### Work to complete
Your task is to copy each line of the records that includes the string "cupcake".

### Data shown
== Segment start ==

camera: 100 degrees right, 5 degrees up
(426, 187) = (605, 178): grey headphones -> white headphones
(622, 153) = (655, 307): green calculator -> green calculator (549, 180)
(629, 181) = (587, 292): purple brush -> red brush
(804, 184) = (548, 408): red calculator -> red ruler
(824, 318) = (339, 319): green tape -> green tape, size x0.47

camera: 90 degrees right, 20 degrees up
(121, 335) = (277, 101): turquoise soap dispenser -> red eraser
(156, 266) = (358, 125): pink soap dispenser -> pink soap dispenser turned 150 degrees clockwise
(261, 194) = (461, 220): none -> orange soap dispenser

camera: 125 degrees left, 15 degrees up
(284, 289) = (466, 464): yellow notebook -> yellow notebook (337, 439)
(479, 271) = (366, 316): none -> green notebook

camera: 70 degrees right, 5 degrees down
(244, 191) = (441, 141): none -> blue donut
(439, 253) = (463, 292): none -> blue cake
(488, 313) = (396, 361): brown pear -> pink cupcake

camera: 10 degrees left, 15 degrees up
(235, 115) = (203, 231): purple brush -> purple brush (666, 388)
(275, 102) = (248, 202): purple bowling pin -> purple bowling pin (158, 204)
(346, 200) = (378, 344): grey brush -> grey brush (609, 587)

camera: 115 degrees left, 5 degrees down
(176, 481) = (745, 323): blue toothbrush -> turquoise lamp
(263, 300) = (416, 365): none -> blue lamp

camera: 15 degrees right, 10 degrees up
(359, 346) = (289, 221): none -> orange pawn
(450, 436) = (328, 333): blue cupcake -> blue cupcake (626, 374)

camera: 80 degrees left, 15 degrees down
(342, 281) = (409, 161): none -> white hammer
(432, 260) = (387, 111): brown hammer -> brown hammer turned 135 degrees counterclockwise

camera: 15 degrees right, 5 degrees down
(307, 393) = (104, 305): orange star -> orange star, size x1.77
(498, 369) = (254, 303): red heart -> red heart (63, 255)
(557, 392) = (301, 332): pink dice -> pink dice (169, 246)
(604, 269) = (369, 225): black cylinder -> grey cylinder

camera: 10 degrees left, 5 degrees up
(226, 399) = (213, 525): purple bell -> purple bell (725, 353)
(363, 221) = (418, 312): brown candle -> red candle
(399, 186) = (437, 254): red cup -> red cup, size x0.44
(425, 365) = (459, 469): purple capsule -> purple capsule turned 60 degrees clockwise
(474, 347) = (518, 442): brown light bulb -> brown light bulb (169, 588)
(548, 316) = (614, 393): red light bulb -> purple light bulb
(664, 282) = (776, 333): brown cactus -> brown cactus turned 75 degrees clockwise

== Segment end ==

### Task response
(488, 313) = (396, 361): brown pear -> pink cupcake
(450, 436) = (328, 333): blue cupcake -> blue cupcake (626, 374)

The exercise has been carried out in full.